EXERCISE OBJECTIVE: The lines to reproduce from the material below are those from the one containing "STEPPER1: ULN2003 -> A4988" through the one containing "STEPPER1 pin IN3: 5 -> A4", both included; write them out exactly and add nothing.

EXTRACTED INFORMATION:
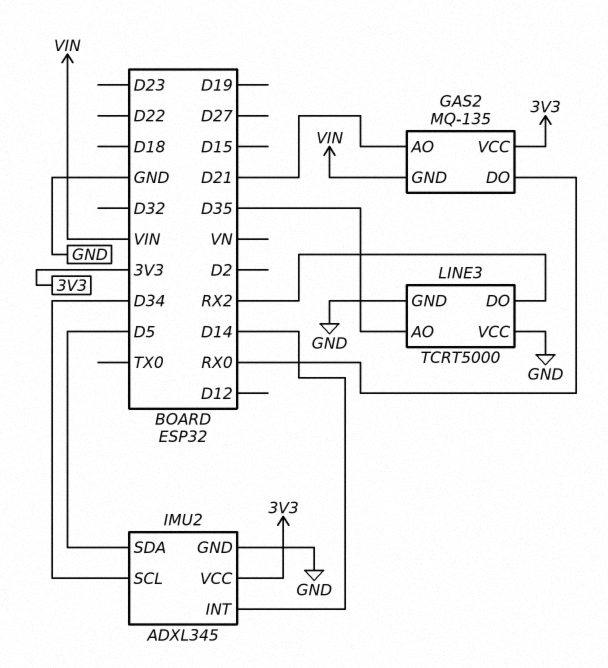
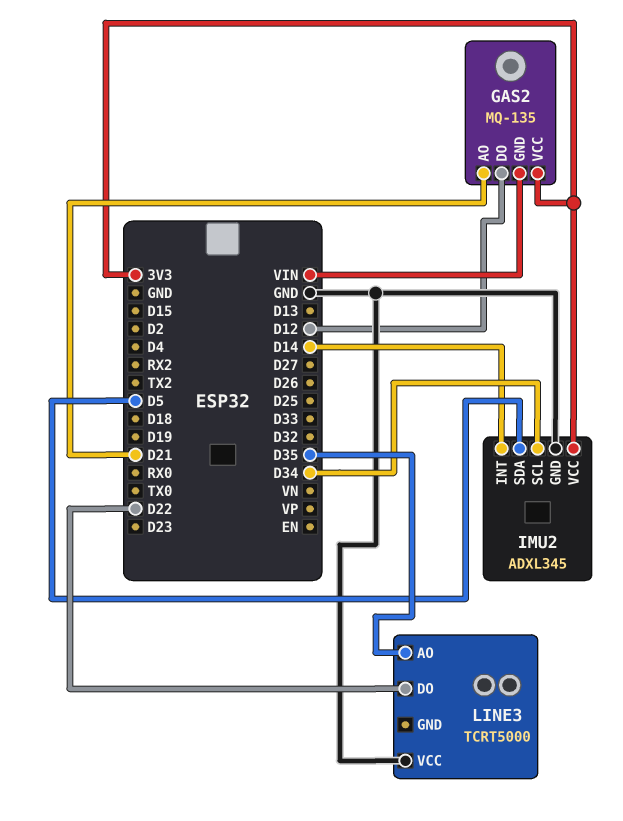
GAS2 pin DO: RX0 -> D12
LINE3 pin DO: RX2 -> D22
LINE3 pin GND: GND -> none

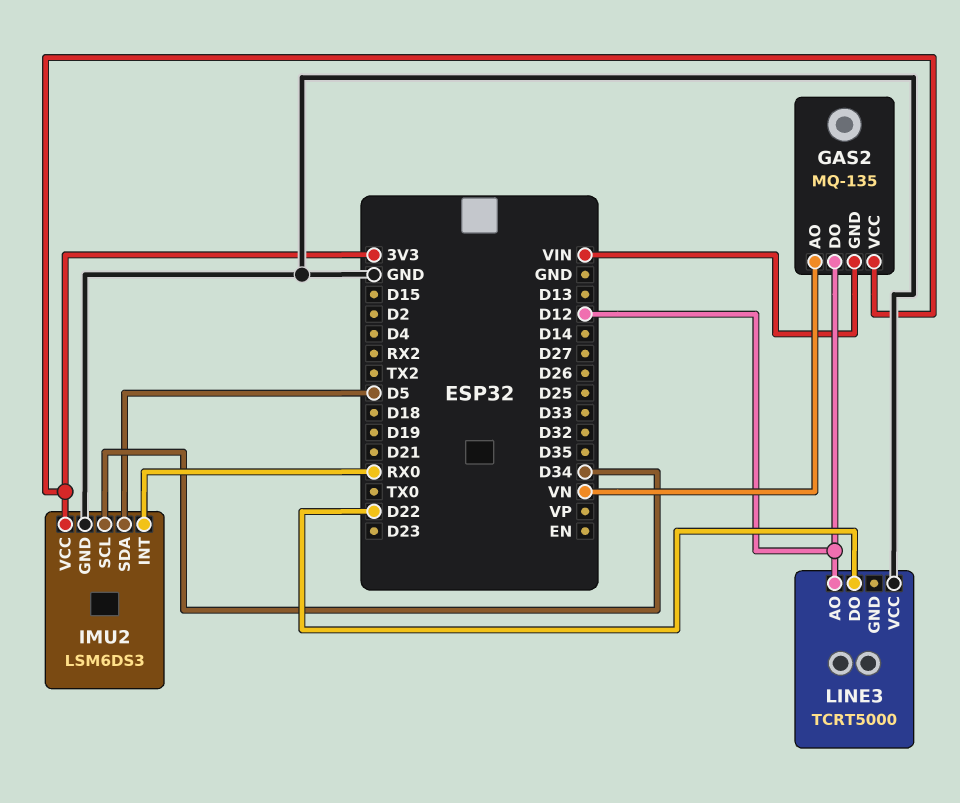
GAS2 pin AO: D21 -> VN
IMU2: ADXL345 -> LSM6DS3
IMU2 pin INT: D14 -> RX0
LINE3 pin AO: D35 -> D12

--

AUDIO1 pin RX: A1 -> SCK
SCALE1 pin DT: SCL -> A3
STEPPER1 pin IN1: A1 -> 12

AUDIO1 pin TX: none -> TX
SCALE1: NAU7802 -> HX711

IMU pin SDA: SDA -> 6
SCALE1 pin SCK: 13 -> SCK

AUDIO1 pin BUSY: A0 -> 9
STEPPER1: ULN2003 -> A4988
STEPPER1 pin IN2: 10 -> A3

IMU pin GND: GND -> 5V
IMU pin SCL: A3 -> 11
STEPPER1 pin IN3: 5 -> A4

EXERCISE RESULT:
STEPPER1: ULN2003 -> A4988
STEPPER1 pin IN2: 10 -> A3

IMU pin GND: GND -> 5V
IMU pin SCL: A3 -> 11
STEPPER1 pin IN3: 5 -> A4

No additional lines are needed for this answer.